> **SUPPLIED MATERIAL**:

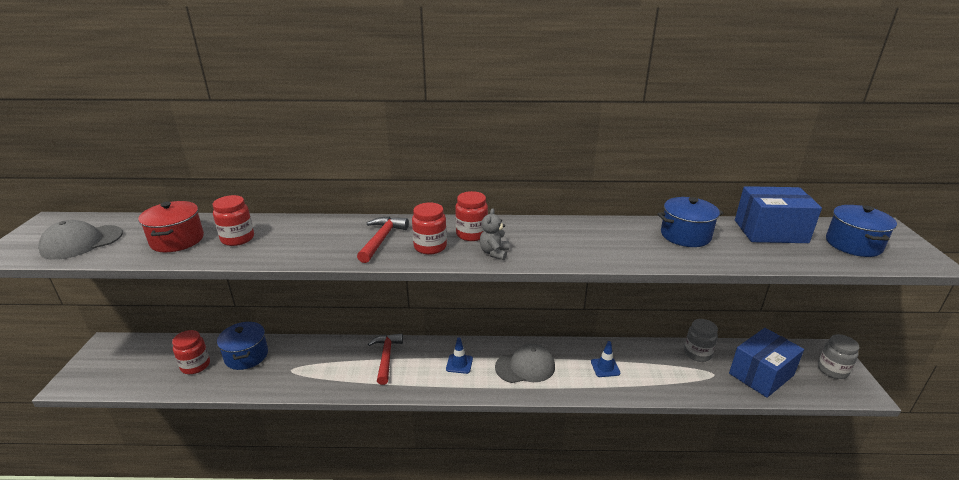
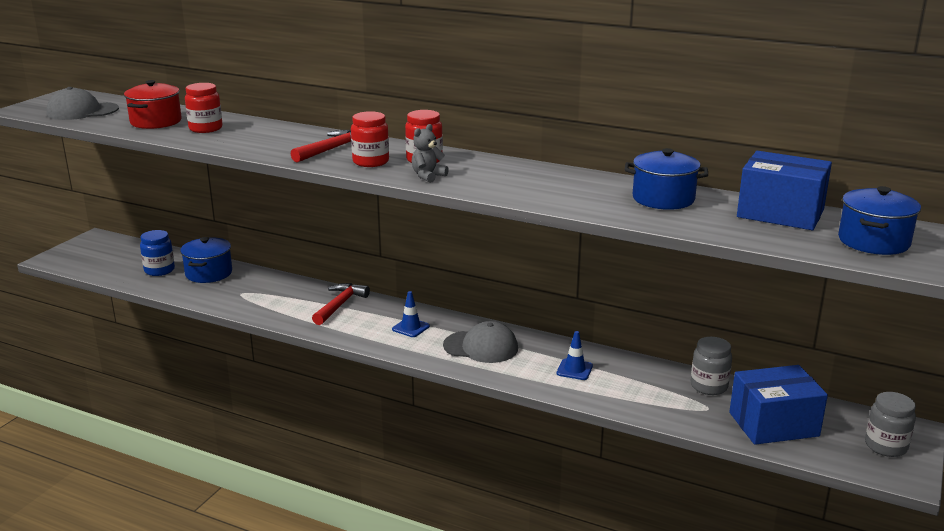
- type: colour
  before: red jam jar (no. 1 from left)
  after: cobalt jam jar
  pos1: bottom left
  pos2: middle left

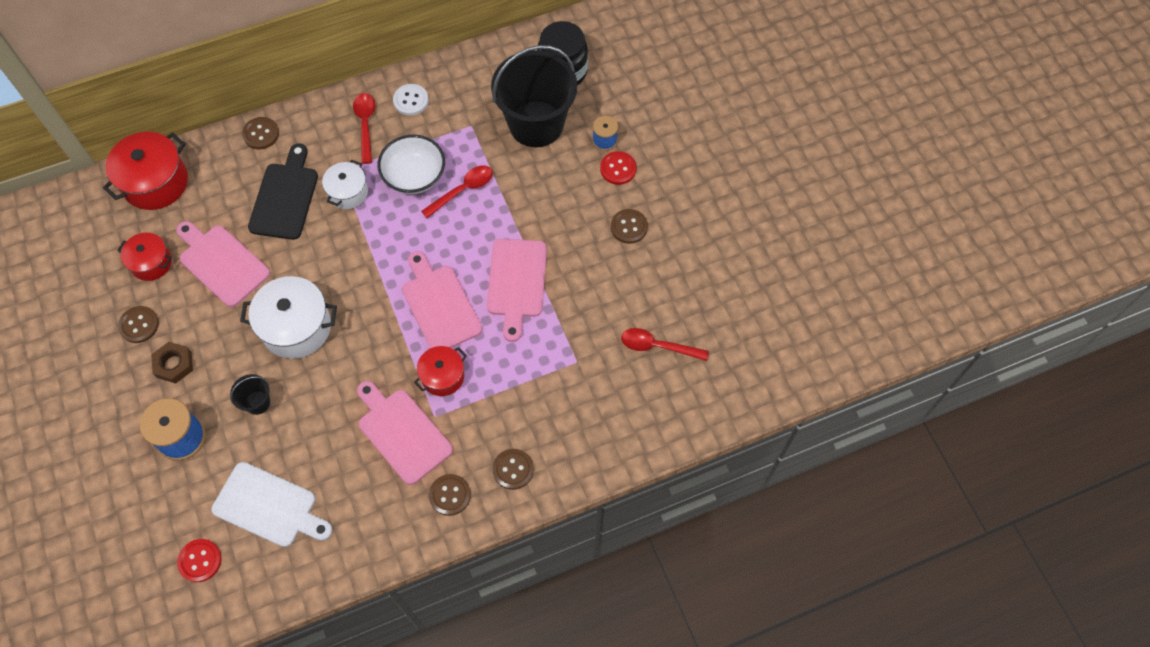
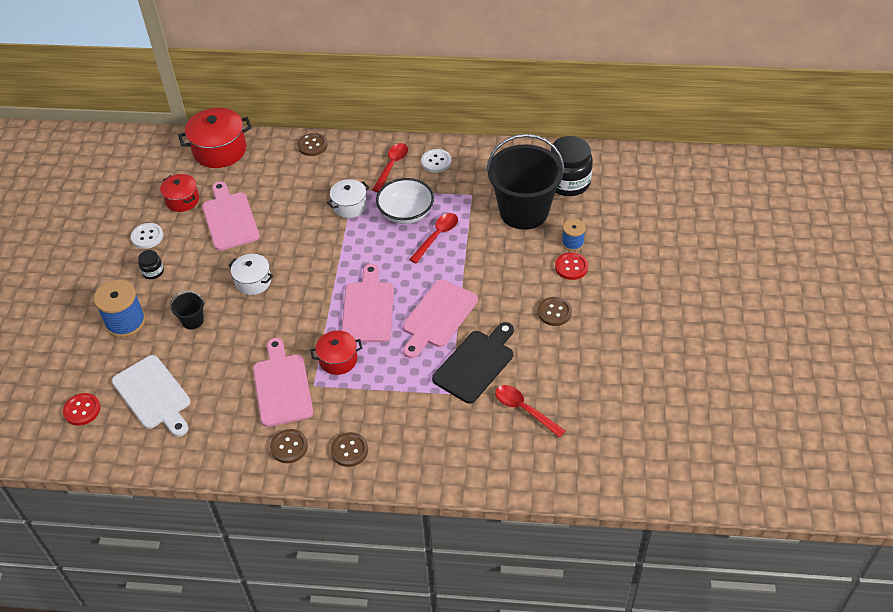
- type: colour
  before: brown button (no. 1 from left)
  after: snow-white button (no. 1 from left)
  pos1: middle left
  pos2: middle left
- type: exchanged
  before: brown nut
  after: jet-black jam jar (no. 1 from left)
  pos1: middle left
  pos2: middle left
- type: size
  before: snow-white pot (no. 1 from left)
  pos1: middle left
  pos2: middle left
  scale: 0.6
- type: relocated
  before: jet-black chopping board
  pos1: top left
  pos2: centre
- type: spun
  before: red tablespoon (no. 2 from left)
  pos1: top centre
  pos2: centre
  turn: -45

> **PROBLEM DESCRIPTION**:
What you return must match the records above exactly, minus any images.

> **WRITTEN SOLUTION**:
- type: colour
  before: red jam jar (no. 1 from left)
  after: cobalt jam jar
  pos1: bottom left
  pos2: middle left

- type: colour
  before: brown button (no. 1 from left)
  after: snow-white button (no. 1 from left)
  pos1: middle left
  pos2: middle left
- type: exchanged
  before: brown nut
  after: jet-black jam jar (no. 1 from left)
  pos1: middle left
  pos2: middle left
- type: size
  before: snow-white pot (no. 1 from left)
  pos1: middle left
  pos2: middle left
  scale: 0.6
- type: relocated
  before: jet-black chopping board
  pos1: top left
  pos2: centre
- type: spun
  before: red tablespoon (no. 2 from left)
  pos1: top centre
  pos2: centre
  turn: -45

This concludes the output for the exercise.